■ Problem details:
Skipping all images, output the listing word for word.

■ Dataset content:

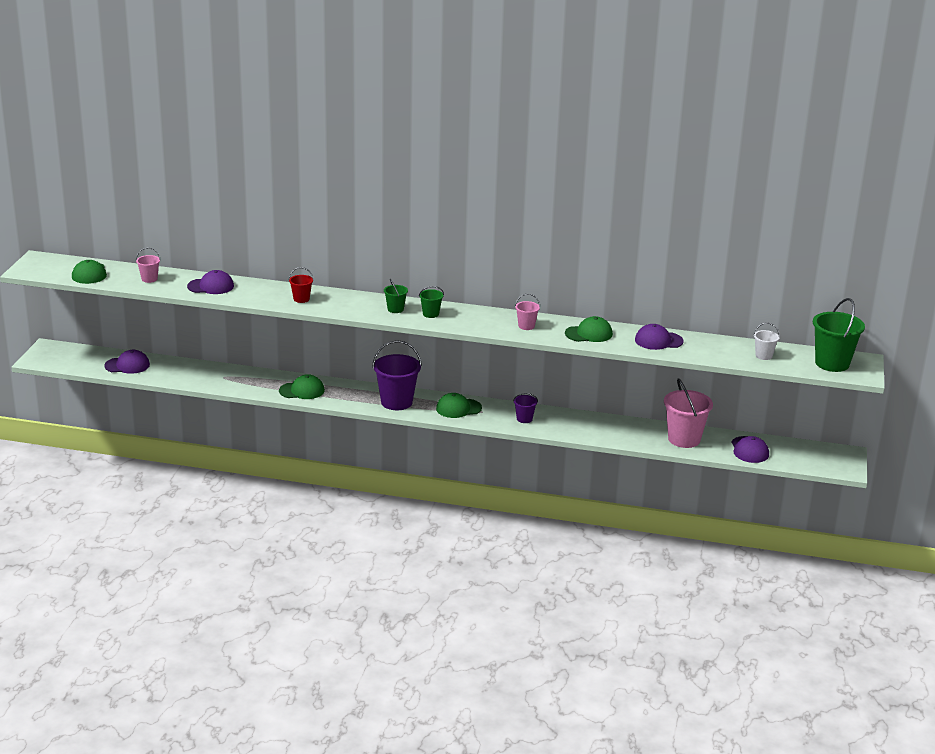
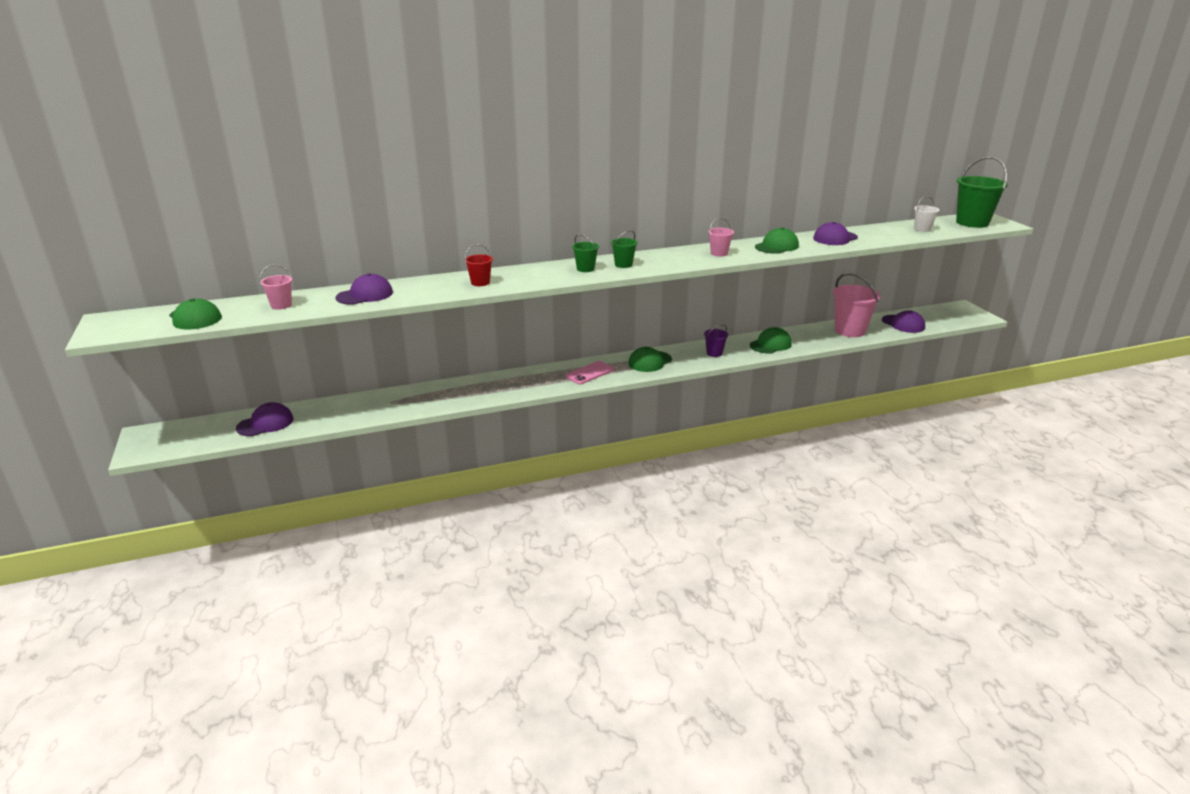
camera: 30 degrees left, 0 degrees up
(302, 390) = (487, 390): green cap -> green cap (770, 344)
(396, 402) = (589, 373): purple bucket -> pink phone

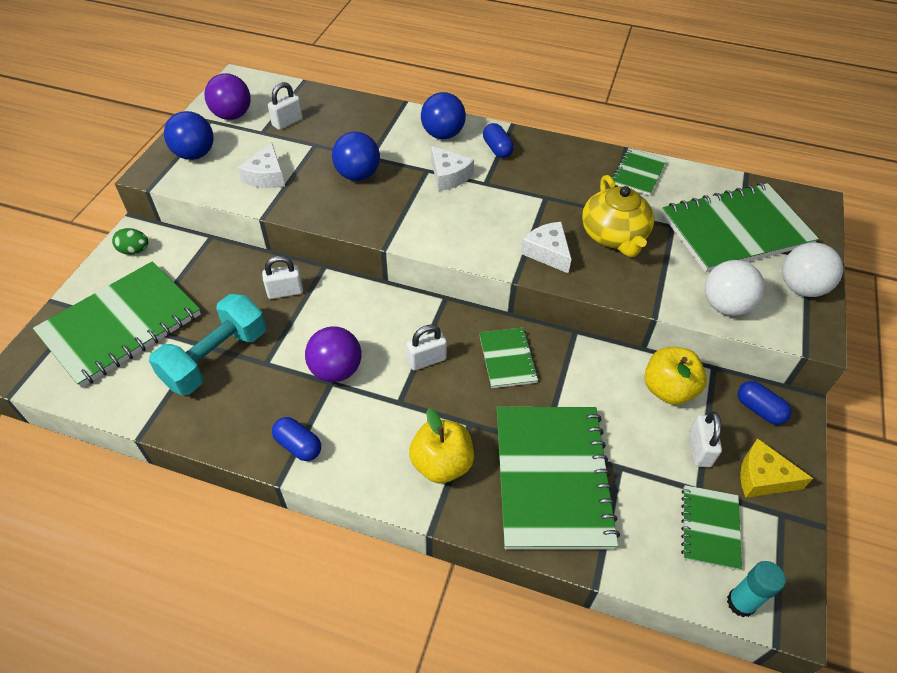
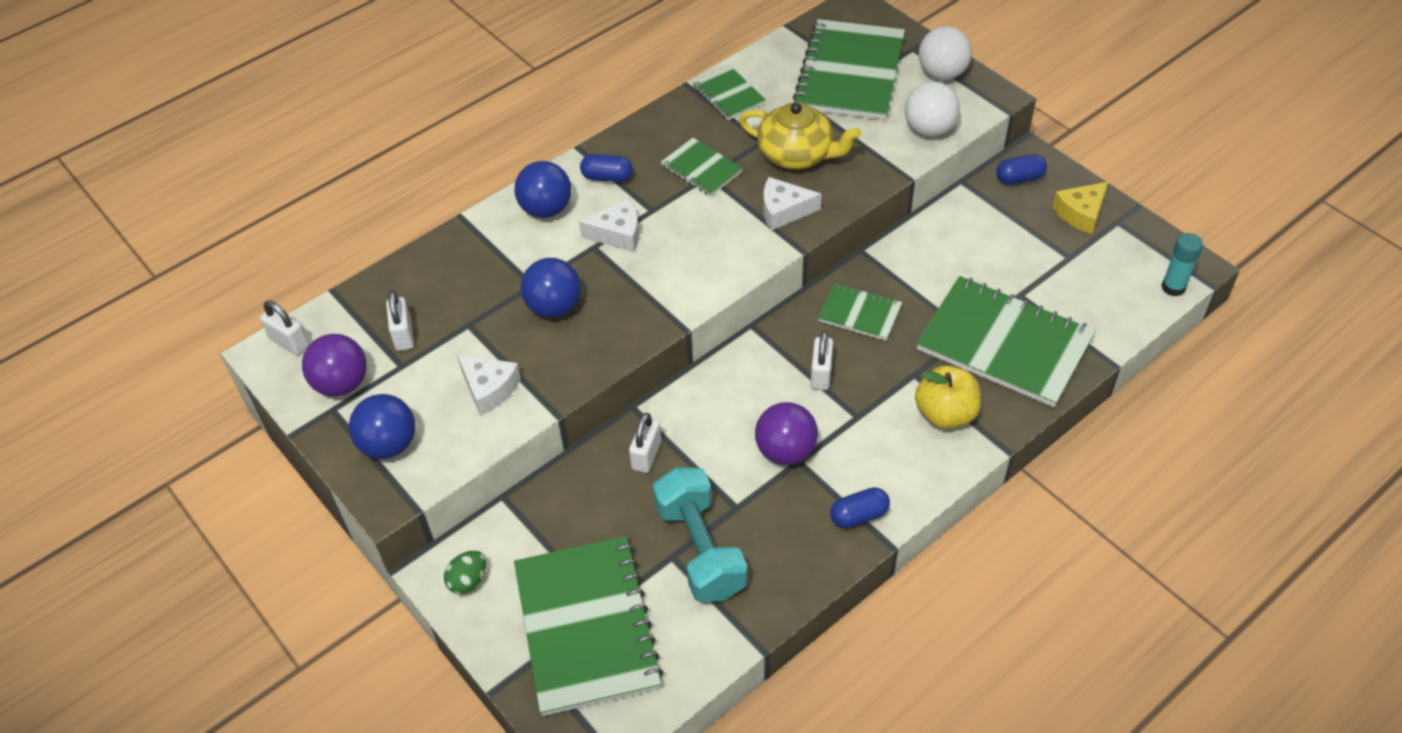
camera: 55 degrees left, 0 degrees up
(668, 389) = (964, 222): yellow apple -> none
(699, 449) = (1034, 236): white padlock -> white padlock (289, 342)
(709, 528) = (1105, 270): green notebook -> green notebook (701, 169)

■ Output below:
camera: 30 degrees left, 0 degrees up
(302, 390) = (487, 390): green cap -> green cap (770, 344)
(396, 402) = (589, 373): purple bucket -> pink phone

camera: 55 degrees left, 0 degrees up
(668, 389) = (964, 222): yellow apple -> none
(699, 449) = (1034, 236): white padlock -> white padlock (289, 342)
(709, 528) = (1105, 270): green notebook -> green notebook (701, 169)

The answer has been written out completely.